▶ _Problem requirements_: The output is the lines below from the one with "LDR3: GL5537 (3V3, GND) -> GL5537 (GND, SRC)" through the one with "U2 pin V-: -15V -> 3V3", both included, printed exactly and with no other line.

-----

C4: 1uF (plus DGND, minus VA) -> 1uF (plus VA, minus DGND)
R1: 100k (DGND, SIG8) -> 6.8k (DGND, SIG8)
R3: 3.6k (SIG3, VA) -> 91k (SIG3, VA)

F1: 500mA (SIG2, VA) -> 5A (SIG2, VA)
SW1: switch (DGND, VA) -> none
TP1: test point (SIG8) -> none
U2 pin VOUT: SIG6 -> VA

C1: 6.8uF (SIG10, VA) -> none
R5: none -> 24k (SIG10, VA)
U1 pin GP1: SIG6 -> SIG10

-----

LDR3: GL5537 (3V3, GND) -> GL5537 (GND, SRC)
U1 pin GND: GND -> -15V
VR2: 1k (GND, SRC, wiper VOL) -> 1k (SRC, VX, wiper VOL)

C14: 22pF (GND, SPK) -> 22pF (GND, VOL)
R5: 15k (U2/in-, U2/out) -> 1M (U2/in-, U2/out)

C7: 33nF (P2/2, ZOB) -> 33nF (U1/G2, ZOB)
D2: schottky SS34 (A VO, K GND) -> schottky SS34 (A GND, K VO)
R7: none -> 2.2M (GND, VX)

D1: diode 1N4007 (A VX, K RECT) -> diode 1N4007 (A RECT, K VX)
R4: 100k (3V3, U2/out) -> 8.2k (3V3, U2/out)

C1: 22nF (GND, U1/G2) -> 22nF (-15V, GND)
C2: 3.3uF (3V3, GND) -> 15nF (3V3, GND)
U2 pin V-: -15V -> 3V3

-----

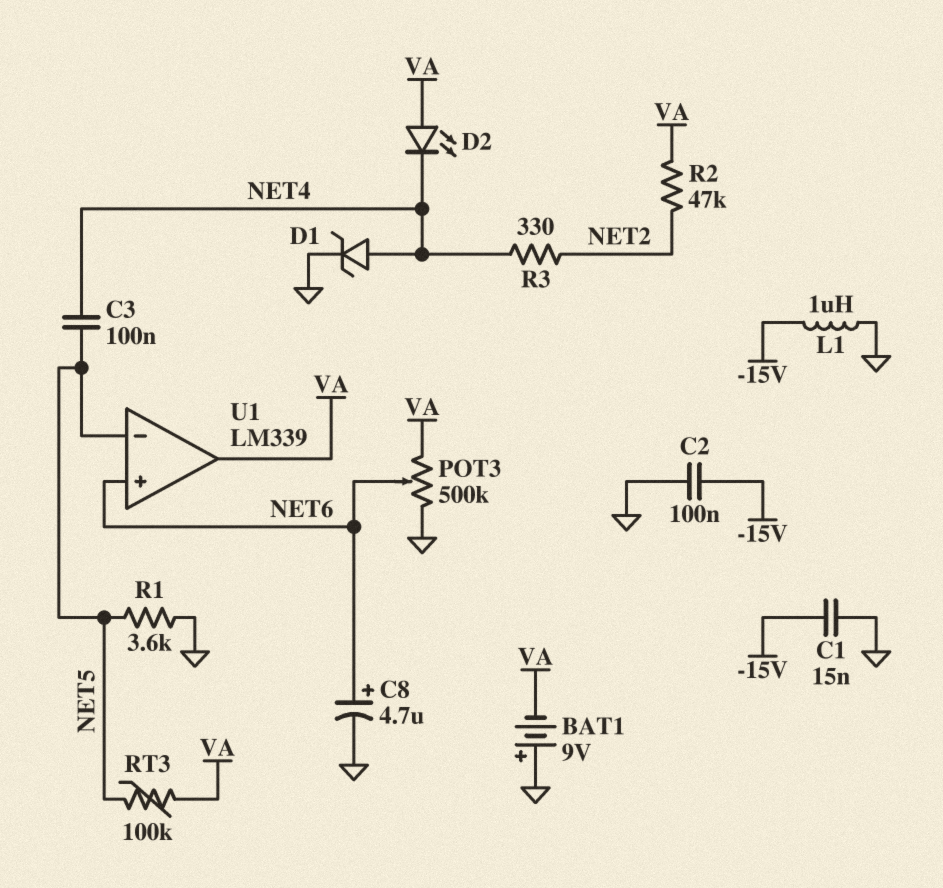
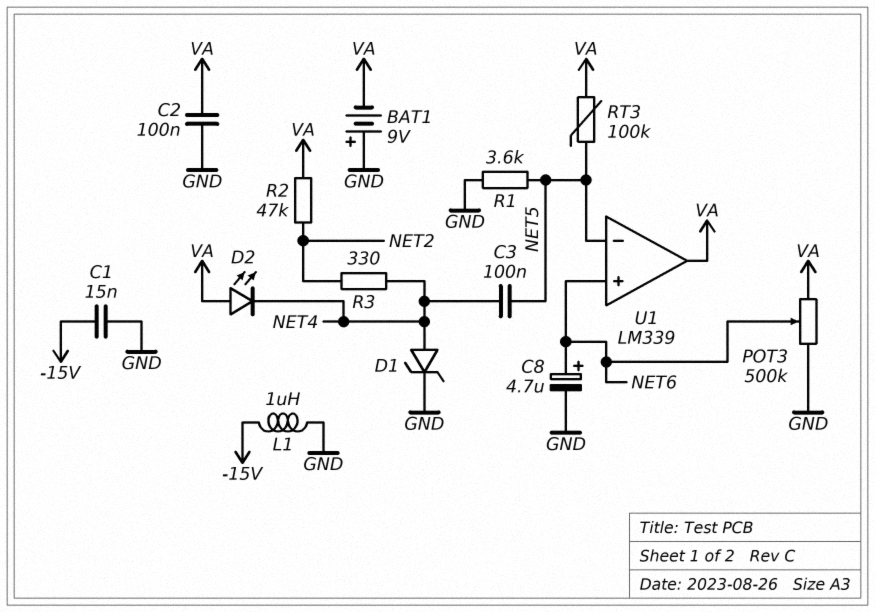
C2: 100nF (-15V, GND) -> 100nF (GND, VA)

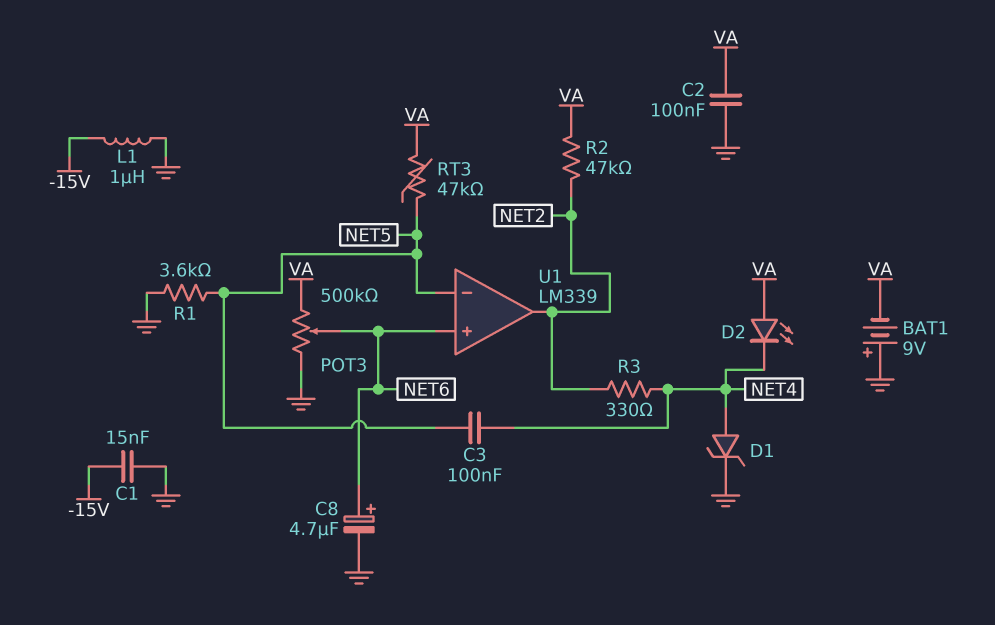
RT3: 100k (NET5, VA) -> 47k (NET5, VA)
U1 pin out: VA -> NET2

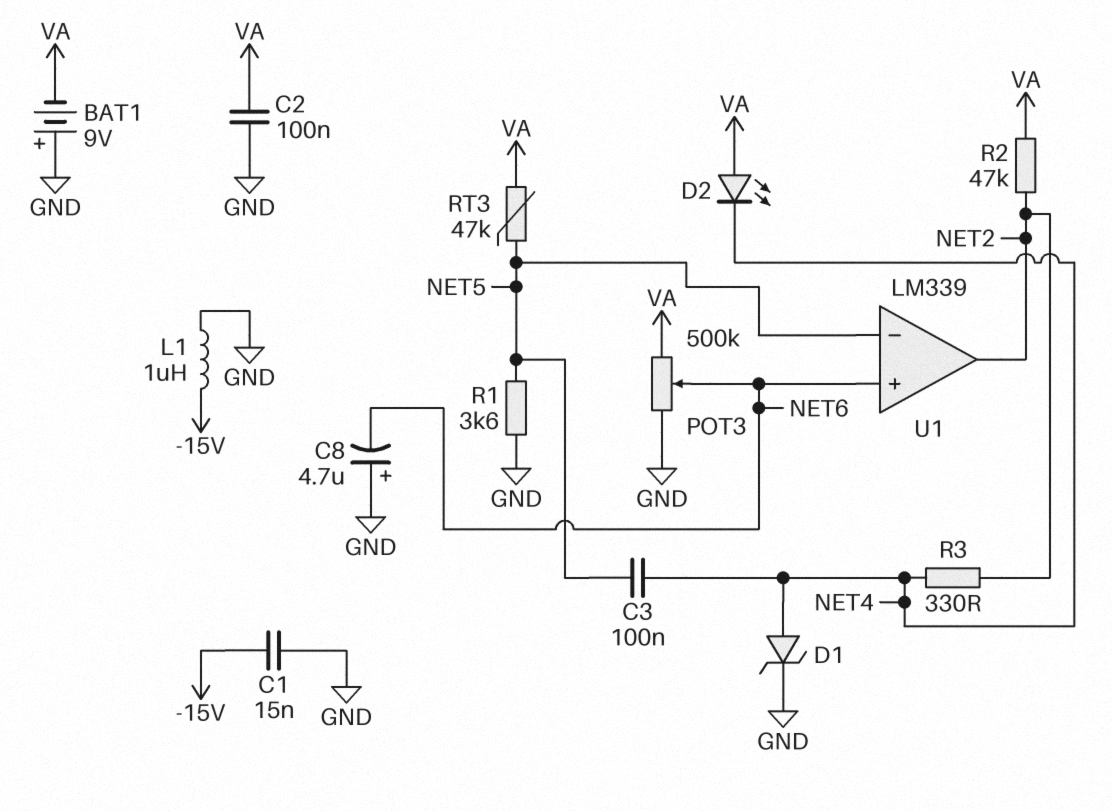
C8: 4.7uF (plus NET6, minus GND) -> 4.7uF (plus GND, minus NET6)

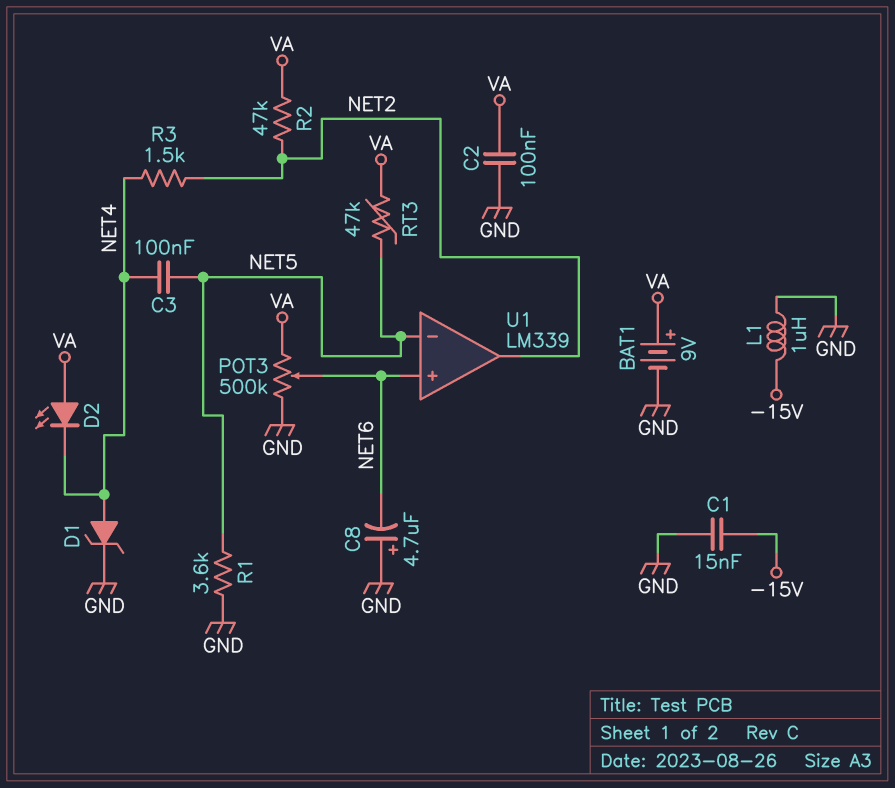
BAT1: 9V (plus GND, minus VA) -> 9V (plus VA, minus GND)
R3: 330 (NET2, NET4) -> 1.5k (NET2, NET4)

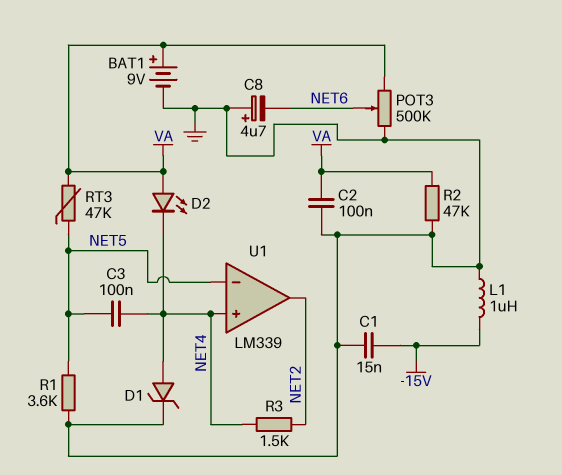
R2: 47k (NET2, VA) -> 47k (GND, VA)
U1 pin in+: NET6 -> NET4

-----

▶ _Completed exercise_:
LDR3: GL5537 (3V3, GND) -> GL5537 (GND, SRC)
U1 pin GND: GND -> -15V
VR2: 1k (GND, SRC, wiper VOL) -> 1k (SRC, VX, wiper VOL)

C14: 22pF (GND, SPK) -> 22pF (GND, VOL)
R5: 15k (U2/in-, U2/out) -> 1M (U2/in-, U2/out)

C7: 33nF (P2/2, ZOB) -> 33nF (U1/G2, ZOB)
D2: schottky SS34 (A VO, K GND) -> schottky SS34 (A GND, K VO)
R7: none -> 2.2M (GND, VX)

D1: diode 1N4007 (A VX, K RECT) -> diode 1N4007 (A RECT, K VX)
R4: 100k (3V3, U2/out) -> 8.2k (3V3, U2/out)

C1: 22nF (GND, U1/G2) -> 22nF (-15V, GND)
C2: 3.3uF (3V3, GND) -> 15nF (3V3, GND)
U2 pin V-: -15V -> 3V3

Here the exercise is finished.